Records for the task START

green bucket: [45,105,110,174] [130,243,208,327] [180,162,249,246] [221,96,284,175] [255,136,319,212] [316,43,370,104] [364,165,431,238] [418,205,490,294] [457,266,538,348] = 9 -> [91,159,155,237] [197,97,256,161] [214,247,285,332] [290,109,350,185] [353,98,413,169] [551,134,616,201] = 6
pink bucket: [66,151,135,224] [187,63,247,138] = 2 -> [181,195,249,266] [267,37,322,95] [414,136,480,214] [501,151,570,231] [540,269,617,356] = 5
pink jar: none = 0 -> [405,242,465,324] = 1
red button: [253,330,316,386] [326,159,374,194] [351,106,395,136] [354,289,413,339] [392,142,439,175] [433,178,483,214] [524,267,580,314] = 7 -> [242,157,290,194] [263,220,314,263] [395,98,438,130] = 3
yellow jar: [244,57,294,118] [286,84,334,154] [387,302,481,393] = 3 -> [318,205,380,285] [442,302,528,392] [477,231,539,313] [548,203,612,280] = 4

Records for the task END
Records for the task START

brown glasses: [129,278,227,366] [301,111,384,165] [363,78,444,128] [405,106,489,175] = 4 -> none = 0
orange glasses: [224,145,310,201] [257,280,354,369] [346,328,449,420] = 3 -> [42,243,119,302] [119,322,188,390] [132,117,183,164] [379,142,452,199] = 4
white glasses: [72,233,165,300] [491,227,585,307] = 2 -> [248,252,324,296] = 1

Records for the task END
Records for the task START

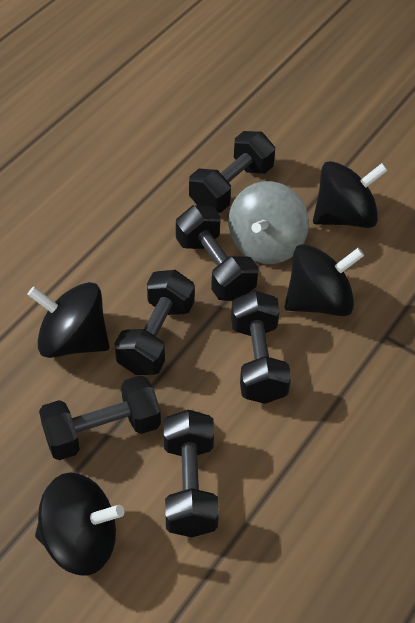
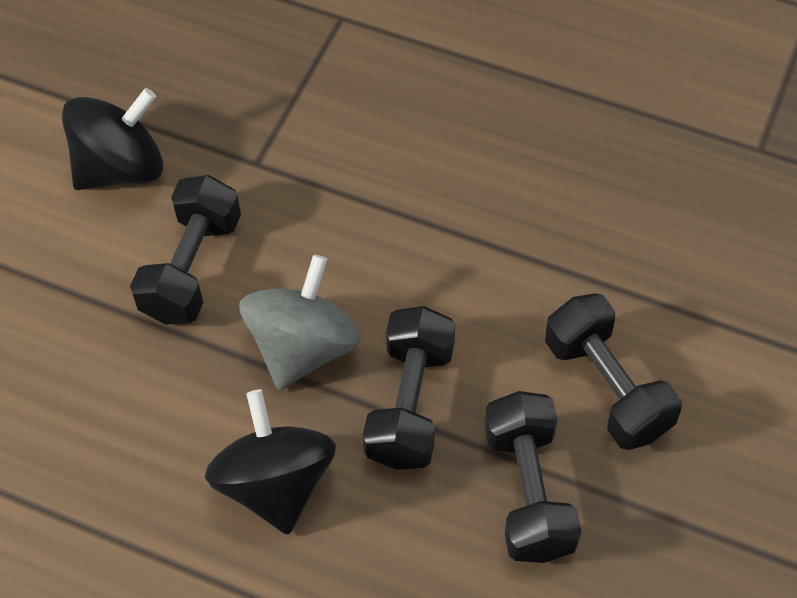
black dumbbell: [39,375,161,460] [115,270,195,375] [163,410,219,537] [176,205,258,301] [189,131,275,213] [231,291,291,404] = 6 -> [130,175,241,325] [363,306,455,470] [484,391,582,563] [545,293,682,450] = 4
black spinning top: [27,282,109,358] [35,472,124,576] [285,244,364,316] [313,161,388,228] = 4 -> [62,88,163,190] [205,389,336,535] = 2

Records for the task END

_Task objective_.
In the material above, transcribe exactly the lines beginning at the one with "pink bucket: [66,151,135,224]" and ending at the one with "yellow jar: [244,57,294,118]", both included.

_Written response_.
pink bucket: [66,151,135,224] [187,63,247,138] = 2 -> [181,195,249,266] [267,37,322,95] [414,136,480,214] [501,151,570,231] [540,269,617,356] = 5
pink jar: none = 0 -> [405,242,465,324] = 1
red button: [253,330,316,386] [326,159,374,194] [351,106,395,136] [354,289,413,339] [392,142,439,175] [433,178,483,214] [524,267,580,314] = 7 -> [242,157,290,194] [263,220,314,263] [395,98,438,130] = 3
yellow jar: [244,57,294,118] [286,84,334,154] [387,302,481,393] = 3 -> [318,205,380,285] [442,302,528,392] [477,231,539,313] [548,203,612,280] = 4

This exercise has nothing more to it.